[Before-and-after change data]
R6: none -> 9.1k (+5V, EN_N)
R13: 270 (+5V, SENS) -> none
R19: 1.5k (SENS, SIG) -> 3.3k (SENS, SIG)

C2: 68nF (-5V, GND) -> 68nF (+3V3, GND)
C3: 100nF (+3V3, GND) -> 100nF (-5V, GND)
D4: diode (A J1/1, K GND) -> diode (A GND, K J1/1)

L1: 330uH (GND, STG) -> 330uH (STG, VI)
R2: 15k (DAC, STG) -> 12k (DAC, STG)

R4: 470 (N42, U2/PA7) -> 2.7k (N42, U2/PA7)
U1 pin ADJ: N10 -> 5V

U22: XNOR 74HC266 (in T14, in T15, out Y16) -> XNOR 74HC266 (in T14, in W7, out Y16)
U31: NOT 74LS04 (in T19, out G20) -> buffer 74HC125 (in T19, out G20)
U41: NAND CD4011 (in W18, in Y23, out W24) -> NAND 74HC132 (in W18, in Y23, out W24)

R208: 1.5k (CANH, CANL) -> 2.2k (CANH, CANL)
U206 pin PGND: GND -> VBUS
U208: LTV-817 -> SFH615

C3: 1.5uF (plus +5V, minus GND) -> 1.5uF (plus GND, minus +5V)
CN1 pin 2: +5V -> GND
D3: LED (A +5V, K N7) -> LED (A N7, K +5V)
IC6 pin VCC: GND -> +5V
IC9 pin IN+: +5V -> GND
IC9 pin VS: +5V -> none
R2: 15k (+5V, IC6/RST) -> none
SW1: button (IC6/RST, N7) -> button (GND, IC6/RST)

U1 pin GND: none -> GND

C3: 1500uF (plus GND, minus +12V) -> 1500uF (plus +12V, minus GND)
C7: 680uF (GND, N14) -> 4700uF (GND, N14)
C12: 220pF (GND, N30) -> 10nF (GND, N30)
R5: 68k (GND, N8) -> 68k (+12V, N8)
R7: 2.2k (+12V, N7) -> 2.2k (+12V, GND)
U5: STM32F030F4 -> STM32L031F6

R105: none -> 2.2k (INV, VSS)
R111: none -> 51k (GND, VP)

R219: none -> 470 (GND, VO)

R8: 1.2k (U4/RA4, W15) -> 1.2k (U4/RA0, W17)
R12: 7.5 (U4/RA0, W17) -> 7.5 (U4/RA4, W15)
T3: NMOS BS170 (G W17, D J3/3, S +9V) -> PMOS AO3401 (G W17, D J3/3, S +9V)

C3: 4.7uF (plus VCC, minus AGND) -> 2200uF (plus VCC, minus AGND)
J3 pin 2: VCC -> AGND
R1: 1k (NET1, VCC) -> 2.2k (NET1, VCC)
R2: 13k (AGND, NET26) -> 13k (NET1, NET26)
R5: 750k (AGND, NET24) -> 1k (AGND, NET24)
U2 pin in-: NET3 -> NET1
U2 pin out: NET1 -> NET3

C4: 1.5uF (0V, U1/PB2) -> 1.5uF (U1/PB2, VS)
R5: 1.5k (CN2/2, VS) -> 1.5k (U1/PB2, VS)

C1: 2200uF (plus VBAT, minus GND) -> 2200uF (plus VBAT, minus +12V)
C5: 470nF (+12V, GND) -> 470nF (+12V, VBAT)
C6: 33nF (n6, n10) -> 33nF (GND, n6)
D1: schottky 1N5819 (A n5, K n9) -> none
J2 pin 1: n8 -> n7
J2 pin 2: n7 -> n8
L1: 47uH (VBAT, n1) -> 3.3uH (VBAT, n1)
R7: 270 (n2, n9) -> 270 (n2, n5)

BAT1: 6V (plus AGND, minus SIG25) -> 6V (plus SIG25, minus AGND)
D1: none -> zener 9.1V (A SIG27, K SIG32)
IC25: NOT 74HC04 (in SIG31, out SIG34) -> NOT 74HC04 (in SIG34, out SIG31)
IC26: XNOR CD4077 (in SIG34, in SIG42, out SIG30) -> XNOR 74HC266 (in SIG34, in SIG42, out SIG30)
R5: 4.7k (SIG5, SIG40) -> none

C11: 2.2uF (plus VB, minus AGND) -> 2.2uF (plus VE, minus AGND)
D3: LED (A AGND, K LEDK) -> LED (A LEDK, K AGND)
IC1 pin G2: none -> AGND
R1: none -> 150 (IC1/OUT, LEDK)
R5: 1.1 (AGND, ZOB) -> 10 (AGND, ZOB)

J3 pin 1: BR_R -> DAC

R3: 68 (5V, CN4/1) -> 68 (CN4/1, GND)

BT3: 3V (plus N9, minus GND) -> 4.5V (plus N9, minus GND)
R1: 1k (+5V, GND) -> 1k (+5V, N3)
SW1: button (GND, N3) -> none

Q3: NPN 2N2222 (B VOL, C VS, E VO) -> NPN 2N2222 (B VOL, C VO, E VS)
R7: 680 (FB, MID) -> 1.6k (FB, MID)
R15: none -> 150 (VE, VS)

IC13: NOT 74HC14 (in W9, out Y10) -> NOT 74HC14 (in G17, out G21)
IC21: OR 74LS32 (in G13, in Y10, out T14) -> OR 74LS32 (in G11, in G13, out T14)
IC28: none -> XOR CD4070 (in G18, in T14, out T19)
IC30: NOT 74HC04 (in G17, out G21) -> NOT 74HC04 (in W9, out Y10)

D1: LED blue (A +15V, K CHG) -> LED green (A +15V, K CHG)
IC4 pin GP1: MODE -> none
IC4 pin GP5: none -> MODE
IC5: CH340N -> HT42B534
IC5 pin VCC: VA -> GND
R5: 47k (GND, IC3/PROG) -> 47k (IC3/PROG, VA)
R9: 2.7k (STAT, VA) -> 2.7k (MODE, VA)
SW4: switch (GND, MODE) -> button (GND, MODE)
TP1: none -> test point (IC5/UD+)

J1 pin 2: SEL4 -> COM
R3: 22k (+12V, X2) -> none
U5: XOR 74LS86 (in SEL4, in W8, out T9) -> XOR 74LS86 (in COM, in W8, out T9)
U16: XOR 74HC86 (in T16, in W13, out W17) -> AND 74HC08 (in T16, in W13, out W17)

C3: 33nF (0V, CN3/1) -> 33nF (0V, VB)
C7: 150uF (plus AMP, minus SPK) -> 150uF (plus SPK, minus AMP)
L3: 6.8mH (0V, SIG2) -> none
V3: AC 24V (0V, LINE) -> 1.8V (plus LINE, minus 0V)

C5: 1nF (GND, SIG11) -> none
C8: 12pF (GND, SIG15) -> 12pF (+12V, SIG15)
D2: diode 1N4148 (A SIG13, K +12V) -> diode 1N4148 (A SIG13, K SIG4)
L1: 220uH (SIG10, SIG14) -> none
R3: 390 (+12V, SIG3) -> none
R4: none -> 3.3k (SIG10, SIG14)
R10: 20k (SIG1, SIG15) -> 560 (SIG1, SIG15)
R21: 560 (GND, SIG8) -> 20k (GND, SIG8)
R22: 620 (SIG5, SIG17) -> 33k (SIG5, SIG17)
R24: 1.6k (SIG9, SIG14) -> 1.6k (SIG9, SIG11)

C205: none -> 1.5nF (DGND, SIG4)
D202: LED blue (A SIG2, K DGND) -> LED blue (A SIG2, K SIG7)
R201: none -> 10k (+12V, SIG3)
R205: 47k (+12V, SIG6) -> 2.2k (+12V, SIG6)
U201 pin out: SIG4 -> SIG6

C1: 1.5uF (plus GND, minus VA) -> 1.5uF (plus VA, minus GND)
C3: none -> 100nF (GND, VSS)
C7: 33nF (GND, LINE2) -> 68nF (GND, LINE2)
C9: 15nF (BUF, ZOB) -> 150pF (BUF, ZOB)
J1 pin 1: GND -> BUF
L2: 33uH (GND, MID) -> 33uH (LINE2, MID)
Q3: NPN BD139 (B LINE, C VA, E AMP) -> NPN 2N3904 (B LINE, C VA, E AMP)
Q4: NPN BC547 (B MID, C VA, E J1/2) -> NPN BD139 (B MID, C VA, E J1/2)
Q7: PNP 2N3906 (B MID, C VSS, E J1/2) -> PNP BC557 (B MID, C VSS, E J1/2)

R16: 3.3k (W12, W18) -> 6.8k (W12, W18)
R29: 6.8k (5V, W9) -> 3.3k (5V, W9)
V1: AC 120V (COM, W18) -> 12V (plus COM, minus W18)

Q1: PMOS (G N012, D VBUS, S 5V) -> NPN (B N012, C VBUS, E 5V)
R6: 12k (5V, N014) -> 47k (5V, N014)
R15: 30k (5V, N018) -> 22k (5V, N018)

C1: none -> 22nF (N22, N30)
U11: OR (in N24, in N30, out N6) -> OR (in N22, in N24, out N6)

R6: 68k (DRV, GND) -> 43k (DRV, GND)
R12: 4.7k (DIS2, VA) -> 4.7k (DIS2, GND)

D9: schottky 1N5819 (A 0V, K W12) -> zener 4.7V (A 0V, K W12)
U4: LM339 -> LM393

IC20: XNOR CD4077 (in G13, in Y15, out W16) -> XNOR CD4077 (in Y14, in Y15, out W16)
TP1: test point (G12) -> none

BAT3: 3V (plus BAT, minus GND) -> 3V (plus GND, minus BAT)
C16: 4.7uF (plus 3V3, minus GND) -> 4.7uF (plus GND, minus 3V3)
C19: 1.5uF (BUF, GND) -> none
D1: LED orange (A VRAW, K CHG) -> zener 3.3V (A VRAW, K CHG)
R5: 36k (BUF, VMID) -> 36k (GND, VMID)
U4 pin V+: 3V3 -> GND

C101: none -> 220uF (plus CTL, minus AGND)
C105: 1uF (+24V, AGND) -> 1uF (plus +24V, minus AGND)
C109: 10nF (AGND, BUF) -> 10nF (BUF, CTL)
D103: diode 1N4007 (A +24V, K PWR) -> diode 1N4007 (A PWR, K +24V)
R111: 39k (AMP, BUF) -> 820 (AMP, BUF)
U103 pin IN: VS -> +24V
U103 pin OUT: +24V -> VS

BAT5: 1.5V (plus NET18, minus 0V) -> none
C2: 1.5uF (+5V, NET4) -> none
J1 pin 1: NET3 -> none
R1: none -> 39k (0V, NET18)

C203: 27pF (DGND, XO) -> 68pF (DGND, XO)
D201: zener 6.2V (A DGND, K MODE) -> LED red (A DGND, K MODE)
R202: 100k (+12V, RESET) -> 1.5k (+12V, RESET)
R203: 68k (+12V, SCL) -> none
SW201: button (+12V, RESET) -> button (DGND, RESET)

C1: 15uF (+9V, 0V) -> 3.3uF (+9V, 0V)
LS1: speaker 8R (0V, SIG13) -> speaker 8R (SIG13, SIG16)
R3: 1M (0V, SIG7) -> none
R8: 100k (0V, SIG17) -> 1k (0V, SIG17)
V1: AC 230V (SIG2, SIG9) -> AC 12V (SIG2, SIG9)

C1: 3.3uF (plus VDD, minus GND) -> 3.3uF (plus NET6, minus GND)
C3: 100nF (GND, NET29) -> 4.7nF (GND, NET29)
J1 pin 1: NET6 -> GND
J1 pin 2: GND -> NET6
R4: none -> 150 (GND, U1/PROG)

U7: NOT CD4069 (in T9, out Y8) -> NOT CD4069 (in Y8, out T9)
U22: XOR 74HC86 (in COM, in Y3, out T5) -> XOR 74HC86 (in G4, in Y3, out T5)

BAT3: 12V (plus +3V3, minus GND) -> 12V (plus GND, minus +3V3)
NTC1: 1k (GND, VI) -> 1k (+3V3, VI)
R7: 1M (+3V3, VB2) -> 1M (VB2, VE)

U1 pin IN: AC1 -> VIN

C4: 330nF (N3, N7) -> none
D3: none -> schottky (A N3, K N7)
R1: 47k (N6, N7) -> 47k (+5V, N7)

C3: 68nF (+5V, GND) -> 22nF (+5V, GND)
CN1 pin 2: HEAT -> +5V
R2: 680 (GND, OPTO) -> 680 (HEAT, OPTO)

# Task statement:
Given the data above, transcribe exactly the lines from the one containing "R5: 68k (GND, N8) -> 68k (+12V, N8)" down to the one containing "R5: 4.7k (SIG5, SIG40) -> none", and no others.

# Response:
R5: 68k (GND, N8) -> 68k (+12V, N8)
R7: 2.2k (+12V, N7) -> 2.2k (+12V, GND)
U5: STM32F030F4 -> STM32L031F6

R105: none -> 2.2k (INV, VSS)
R111: none -> 51k (GND, VP)

R219: none -> 470 (GND, VO)

R8: 1.2k (U4/RA4, W15) -> 1.2k (U4/RA0, W17)
R12: 7.5 (U4/RA0, W17) -> 7.5 (U4/RA4, W15)
T3: NMOS BS170 (G W17, D J3/3, S +9V) -> PMOS AO3401 (G W17, D J3/3, S +9V)

C3: 4.7uF (plus VCC, minus AGND) -> 2200uF (plus VCC, minus AGND)
J3 pin 2: VCC -> AGND
R1: 1k (NET1, VCC) -> 2.2k (NET1, VCC)
R2: 13k (AGND, NET26) -> 13k (NET1, NET26)
R5: 750k (AGND, NET24) -> 1k (AGND, NET24)
U2 pin in-: NET3 -> NET1
U2 pin out: NET1 -> NET3

C4: 1.5uF (0V, U1/PB2) -> 1.5uF (U1/PB2, VS)
R5: 1.5k (CN2/2, VS) -> 1.5k (U1/PB2, VS)

C1: 2200uF (plus VBAT, minus GND) -> 2200uF (plus VBAT, minus +12V)
C5: 470nF (+12V, GND) -> 470nF (+12V, VBAT)
C6: 33nF (n6, n10) -> 33nF (GND, n6)
D1: schottky 1N5819 (A n5, K n9) -> none
J2 pin 1: n8 -> n7
J2 pin 2: n7 -> n8
L1: 47uH (VBAT, n1) -> 3.3uH (VBAT, n1)
R7: 270 (n2, n9) -> 270 (n2, n5)

BAT1: 6V (plus AGND, minus SIG25) -> 6V (plus SIG25, minus AGND)
D1: none -> zener 9.1V (A SIG27, K SIG32)
IC25: NOT 74HC04 (in SIG31, out SIG34) -> NOT 74HC04 (in SIG34, out SIG31)
IC26: XNOR CD4077 (in SIG34, in SIG42, out SIG30) -> XNOR 74HC266 (in SIG34, in SIG42, out SIG30)
R5: 4.7k (SIG5, SIG40) -> none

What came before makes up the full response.